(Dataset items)
*****

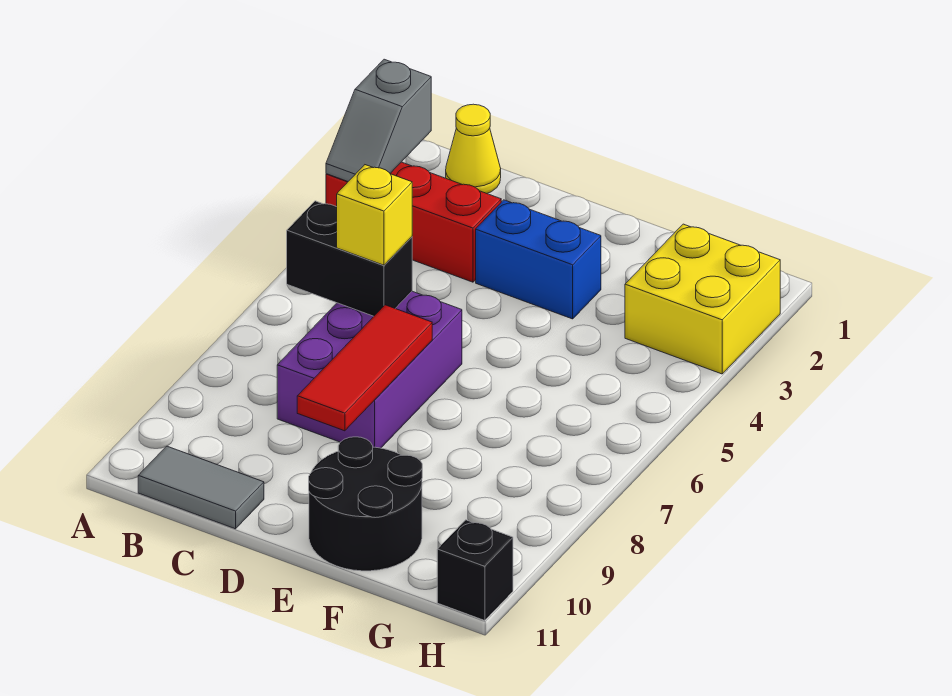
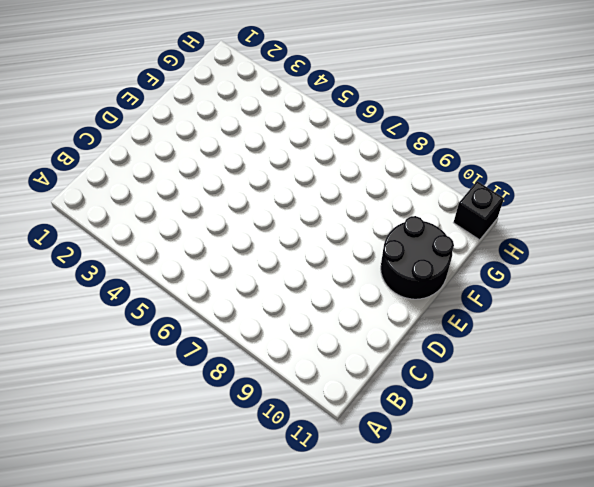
none -> red brick A3:C3 level 1
none -> yellow cone B1 level 1
none -> grey tile B11:C11 level 1

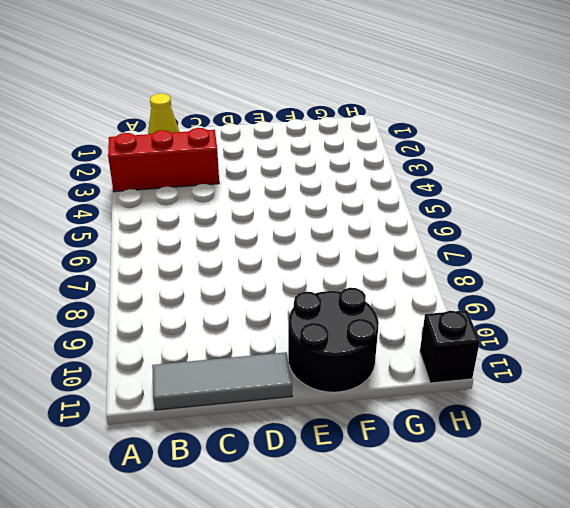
grey tile B11:D11 level 1 -> grey tile B11:C11 level 1
none -> purple brick C6:D8 level 1
none -> blue brick D3:E3 level 1
none -> yellow brick G2:H3 level 1

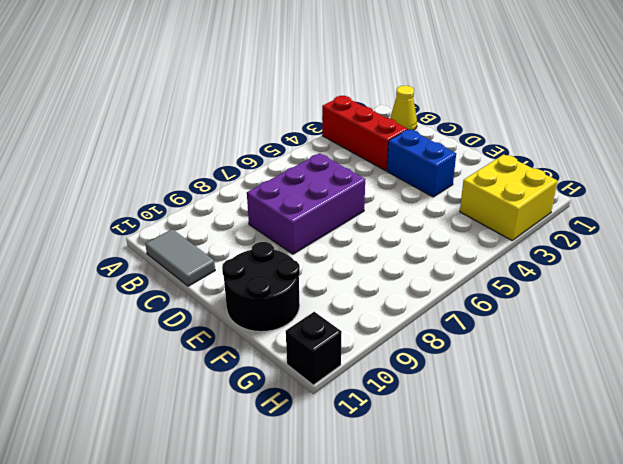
none -> grey slope A2:A3 level 2 top 2
none -> black brick B6:C6 level 2
none -> red tile D7:D9 level 2

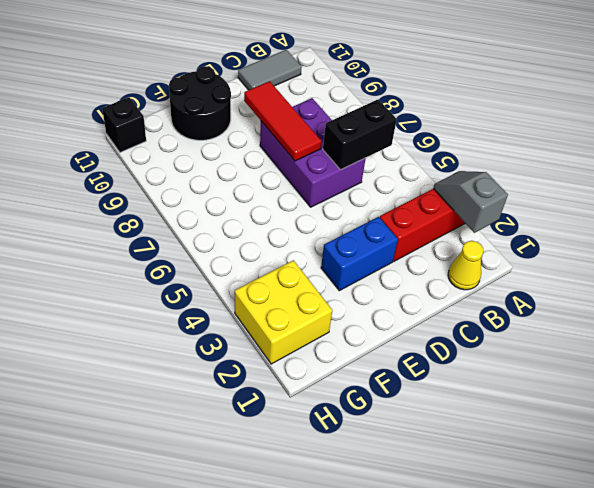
none -> yellow brick C6 level 3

*****

Copy exactly the lines from the one containing "none -> blue brick D3:E3 level 1" through the last line of the records above, including both, and omit every picture.

none -> blue brick D3:E3 level 1
none -> yellow brick G2:H3 level 1

none -> grey slope A2:A3 level 2 top 2
none -> black brick B6:C6 level 2
none -> red tile D7:D9 level 2

none -> yellow brick C6 level 3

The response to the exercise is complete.